### Your objective
The span to repeat in the listing below runs from the line containing "blue notebook [186,142,235,196]" to the line containing "camera: 75 degrees right, 15 degrees down", inclusive. Repeat it exactly, and only it.

Material supplied Block Start

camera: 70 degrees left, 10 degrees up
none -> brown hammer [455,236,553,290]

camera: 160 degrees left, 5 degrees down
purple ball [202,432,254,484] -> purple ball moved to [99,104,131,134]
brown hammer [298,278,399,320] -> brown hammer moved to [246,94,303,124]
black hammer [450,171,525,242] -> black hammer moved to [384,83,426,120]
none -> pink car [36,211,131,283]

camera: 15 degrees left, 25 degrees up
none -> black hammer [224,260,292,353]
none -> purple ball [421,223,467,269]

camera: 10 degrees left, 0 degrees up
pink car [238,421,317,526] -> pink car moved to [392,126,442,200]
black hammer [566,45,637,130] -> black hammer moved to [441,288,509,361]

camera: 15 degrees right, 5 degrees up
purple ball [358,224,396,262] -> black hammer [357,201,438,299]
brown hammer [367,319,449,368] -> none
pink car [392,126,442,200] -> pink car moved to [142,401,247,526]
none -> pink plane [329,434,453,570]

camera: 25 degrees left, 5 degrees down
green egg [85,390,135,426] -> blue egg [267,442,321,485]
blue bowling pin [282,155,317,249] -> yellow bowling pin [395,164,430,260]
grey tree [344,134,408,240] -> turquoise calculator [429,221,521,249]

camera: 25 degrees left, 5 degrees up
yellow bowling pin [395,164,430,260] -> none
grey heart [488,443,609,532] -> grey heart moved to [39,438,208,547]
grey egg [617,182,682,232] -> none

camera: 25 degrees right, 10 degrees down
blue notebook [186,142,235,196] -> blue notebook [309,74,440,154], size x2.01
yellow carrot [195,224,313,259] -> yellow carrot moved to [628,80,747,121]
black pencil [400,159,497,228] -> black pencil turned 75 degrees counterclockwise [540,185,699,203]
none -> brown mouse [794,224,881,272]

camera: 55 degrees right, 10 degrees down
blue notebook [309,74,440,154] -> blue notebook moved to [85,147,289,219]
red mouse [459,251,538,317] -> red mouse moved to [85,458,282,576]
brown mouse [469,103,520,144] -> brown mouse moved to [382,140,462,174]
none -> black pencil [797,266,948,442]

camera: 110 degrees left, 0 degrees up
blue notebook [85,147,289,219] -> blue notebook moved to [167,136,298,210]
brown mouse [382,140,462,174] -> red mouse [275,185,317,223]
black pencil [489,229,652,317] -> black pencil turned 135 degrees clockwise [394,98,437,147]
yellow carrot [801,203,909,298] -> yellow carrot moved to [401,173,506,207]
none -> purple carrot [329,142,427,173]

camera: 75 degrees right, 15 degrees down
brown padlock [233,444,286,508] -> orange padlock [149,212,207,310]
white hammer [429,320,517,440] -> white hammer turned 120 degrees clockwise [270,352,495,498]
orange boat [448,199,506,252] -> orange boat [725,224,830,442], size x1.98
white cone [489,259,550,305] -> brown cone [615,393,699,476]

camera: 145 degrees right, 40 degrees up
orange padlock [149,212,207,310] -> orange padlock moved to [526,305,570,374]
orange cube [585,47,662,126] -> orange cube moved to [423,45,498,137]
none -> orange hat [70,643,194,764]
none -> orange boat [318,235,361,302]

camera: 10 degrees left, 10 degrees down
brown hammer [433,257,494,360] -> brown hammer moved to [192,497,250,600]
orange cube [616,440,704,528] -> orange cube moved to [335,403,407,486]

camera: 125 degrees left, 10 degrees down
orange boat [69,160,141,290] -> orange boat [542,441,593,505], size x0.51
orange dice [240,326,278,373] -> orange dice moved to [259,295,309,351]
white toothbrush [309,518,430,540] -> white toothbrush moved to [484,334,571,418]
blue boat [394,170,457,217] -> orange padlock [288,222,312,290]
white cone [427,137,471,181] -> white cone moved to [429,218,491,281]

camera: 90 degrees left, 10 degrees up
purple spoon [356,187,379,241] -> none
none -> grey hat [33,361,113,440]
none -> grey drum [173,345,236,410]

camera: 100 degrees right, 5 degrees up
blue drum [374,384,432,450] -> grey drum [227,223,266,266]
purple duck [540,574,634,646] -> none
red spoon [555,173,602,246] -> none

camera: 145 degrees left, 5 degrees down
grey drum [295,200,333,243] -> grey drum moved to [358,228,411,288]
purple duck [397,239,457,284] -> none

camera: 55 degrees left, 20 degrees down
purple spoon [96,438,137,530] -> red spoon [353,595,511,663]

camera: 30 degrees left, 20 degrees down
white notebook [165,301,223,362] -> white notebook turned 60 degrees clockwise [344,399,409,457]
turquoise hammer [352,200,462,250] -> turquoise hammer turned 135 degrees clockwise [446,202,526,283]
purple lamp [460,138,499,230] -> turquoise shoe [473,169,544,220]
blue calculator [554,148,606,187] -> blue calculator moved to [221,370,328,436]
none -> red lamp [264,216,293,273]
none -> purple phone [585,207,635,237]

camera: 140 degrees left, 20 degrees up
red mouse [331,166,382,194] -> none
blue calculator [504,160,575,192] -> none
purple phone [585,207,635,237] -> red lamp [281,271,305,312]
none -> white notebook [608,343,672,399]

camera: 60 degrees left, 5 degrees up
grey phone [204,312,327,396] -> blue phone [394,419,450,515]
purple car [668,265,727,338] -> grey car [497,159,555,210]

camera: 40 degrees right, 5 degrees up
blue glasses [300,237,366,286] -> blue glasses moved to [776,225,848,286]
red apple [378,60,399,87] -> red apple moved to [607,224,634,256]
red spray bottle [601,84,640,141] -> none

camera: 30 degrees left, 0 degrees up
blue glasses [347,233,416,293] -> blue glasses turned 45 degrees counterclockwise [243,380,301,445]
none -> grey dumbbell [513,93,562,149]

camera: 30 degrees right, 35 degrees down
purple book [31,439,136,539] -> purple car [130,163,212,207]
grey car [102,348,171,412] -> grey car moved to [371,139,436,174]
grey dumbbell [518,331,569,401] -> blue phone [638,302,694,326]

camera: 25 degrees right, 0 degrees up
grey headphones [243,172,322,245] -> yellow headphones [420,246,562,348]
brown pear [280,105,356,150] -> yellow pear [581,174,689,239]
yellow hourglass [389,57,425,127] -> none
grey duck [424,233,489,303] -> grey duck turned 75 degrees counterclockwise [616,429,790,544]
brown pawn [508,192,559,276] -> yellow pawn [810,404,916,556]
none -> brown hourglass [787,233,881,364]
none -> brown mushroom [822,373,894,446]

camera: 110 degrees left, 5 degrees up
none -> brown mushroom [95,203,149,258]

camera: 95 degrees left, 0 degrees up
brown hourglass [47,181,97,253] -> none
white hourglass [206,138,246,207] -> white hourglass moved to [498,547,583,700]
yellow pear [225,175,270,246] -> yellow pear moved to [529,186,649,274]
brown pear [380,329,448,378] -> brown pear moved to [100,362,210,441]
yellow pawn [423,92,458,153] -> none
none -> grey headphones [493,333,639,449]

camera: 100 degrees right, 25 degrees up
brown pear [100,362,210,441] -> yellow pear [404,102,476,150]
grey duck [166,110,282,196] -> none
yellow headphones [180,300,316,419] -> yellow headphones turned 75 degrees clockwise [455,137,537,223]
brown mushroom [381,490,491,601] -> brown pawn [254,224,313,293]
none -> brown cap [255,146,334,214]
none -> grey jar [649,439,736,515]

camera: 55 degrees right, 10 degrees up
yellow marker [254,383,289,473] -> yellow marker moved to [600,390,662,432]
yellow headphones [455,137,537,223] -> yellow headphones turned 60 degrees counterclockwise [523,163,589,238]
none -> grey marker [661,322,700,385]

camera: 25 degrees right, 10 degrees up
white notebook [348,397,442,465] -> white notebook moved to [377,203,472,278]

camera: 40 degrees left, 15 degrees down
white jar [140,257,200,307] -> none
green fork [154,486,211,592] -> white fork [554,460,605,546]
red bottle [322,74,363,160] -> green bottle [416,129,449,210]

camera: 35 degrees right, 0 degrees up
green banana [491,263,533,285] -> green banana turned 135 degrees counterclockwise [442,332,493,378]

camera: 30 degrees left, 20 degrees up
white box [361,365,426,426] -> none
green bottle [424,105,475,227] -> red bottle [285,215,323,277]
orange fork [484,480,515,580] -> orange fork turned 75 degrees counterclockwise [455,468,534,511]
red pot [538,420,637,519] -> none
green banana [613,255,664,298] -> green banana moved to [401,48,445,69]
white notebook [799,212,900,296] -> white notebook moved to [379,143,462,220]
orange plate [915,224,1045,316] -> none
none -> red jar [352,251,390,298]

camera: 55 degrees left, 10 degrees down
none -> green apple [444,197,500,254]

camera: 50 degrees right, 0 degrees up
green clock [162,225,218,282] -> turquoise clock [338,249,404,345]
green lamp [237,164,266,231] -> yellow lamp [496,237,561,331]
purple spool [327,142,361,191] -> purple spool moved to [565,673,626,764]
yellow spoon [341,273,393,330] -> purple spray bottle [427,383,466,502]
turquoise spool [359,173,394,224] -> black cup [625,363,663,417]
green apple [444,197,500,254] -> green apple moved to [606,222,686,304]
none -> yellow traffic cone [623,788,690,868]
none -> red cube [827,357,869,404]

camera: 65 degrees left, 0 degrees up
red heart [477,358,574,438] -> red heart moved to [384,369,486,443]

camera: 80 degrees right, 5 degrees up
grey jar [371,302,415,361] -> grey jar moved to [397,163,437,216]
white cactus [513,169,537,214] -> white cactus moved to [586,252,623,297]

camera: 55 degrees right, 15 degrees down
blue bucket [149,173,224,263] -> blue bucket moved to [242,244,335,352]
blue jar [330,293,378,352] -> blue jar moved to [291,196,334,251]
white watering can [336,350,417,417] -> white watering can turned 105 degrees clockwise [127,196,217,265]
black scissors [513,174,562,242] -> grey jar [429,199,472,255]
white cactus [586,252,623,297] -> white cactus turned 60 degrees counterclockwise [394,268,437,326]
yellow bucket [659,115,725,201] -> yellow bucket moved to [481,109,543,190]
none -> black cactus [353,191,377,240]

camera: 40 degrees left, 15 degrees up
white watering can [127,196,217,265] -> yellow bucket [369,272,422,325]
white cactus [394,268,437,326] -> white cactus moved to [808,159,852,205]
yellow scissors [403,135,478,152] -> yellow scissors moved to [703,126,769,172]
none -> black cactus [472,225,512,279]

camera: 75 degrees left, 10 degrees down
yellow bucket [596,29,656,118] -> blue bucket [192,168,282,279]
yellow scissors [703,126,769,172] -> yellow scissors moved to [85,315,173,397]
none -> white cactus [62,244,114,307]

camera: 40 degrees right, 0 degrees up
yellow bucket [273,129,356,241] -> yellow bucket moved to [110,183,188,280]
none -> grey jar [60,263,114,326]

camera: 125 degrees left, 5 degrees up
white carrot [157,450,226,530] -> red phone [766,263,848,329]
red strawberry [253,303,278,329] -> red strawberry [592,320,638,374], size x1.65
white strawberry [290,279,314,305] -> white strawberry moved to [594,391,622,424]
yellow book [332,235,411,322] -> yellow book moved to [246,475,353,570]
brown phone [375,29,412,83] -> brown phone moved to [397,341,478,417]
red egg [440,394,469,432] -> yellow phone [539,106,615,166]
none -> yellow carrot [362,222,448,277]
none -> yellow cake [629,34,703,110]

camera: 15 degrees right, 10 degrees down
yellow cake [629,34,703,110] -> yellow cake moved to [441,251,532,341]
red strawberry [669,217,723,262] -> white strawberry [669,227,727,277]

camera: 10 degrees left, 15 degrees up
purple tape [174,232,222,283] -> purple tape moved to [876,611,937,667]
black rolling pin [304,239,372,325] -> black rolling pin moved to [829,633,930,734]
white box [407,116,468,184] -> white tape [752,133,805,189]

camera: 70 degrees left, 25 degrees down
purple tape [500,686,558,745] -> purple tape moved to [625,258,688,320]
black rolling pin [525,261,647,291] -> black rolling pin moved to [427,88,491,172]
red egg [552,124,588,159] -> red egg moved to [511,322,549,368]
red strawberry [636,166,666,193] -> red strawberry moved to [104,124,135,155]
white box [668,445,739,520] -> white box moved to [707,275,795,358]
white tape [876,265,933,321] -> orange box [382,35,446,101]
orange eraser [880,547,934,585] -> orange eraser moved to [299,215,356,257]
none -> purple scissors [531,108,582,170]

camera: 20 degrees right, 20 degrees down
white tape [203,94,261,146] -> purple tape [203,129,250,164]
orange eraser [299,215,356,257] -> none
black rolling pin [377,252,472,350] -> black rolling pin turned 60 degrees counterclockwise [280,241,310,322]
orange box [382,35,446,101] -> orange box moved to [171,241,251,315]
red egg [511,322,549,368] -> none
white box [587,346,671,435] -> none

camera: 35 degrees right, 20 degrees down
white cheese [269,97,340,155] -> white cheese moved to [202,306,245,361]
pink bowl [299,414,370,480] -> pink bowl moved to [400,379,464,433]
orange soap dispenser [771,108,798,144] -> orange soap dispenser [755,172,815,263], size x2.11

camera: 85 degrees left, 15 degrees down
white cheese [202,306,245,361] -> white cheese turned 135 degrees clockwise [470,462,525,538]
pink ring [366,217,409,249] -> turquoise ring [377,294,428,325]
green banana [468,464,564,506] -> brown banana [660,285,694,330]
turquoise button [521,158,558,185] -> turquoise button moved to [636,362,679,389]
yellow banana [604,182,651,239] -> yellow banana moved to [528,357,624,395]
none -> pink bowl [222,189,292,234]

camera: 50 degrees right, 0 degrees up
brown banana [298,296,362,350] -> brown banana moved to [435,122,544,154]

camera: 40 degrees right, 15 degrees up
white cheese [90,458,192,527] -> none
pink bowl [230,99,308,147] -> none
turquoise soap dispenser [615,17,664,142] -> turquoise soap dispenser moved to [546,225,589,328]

Material supplied Block End

### Your response
blue notebook [186,142,235,196] -> blue notebook [309,74,440,154], size x2.01
yellow carrot [195,224,313,259] -> yellow carrot moved to [628,80,747,121]
black pencil [400,159,497,228] -> black pencil turned 75 degrees counterclockwise [540,185,699,203]
none -> brown mouse [794,224,881,272]

camera: 55 degrees right, 10 degrees down
blue notebook [309,74,440,154] -> blue notebook moved to [85,147,289,219]
red mouse [459,251,538,317] -> red mouse moved to [85,458,282,576]
brown mouse [469,103,520,144] -> brown mouse moved to [382,140,462,174]
none -> black pencil [797,266,948,442]

camera: 110 degrees left, 0 degrees up
blue notebook [85,147,289,219] -> blue notebook moved to [167,136,298,210]
brown mouse [382,140,462,174] -> red mouse [275,185,317,223]
black pencil [489,229,652,317] -> black pencil turned 135 degrees clockwise [394,98,437,147]
yellow carrot [801,203,909,298] -> yellow carrot moved to [401,173,506,207]
none -> purple carrot [329,142,427,173]

camera: 75 degrees right, 15 degrees down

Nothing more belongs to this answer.